(Items from a data source)
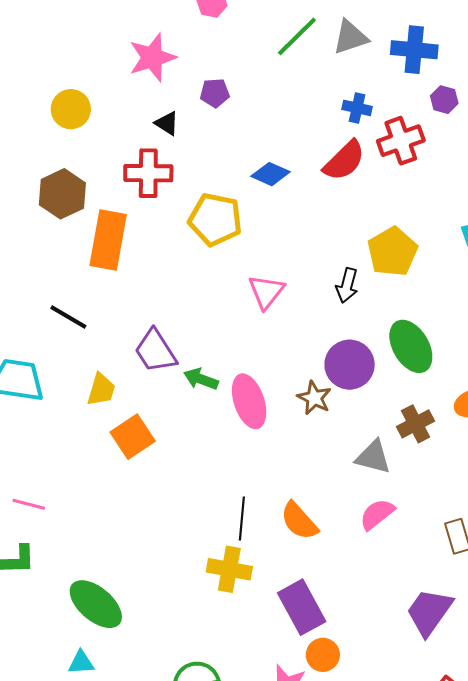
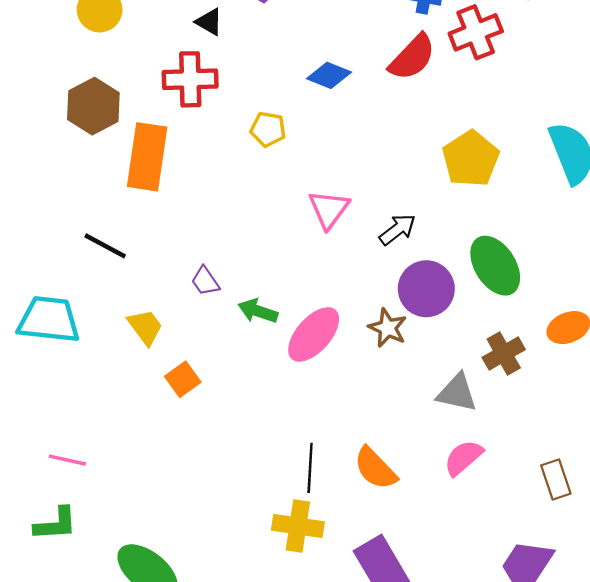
yellow pentagon: (215, 219) -> (268, 129), size x0.6
black arrow: (347, 285) -> (397, 229), moved, turned -140
purple trapezoid: (155, 351) -> (205, 281), size x0.6
yellow trapezoid: (101, 390) -> (145, 327), turned -51
pink ellipse: (249, 401) -> (314, 334), turned 62
orange square: (133, 437) -> (183, 379), size x0.7

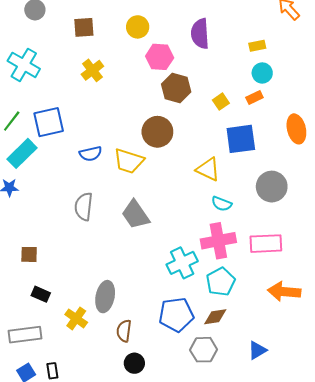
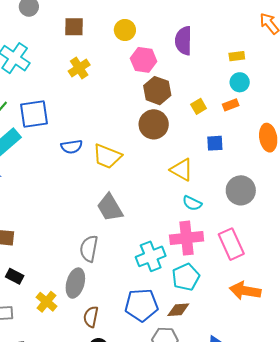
brown circle: (157, 132) -> (154, 124), moved
blue square: (241, 139) -> (215, 143), size x0.6
gray semicircle: (84, 207) -> (89, 249), moved
pink rectangle: (266, 244) -> (231, 244), turned 64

• [Instructions for the task]:
An exact copy of every entry, minus the pictures, is what you should return.

• [The completed task]:
yellow pentagon: (215, 219) -> (268, 129), size x0.6
black arrow: (347, 285) -> (397, 229), moved, turned -140
purple trapezoid: (155, 351) -> (205, 281), size x0.6
yellow trapezoid: (101, 390) -> (145, 327), turned -51
pink ellipse: (249, 401) -> (314, 334), turned 62
orange square: (133, 437) -> (183, 379), size x0.7

brown circle: (157, 132) -> (154, 124), moved
blue square: (241, 139) -> (215, 143), size x0.6
gray semicircle: (84, 207) -> (89, 249), moved
pink rectangle: (266, 244) -> (231, 244), turned 64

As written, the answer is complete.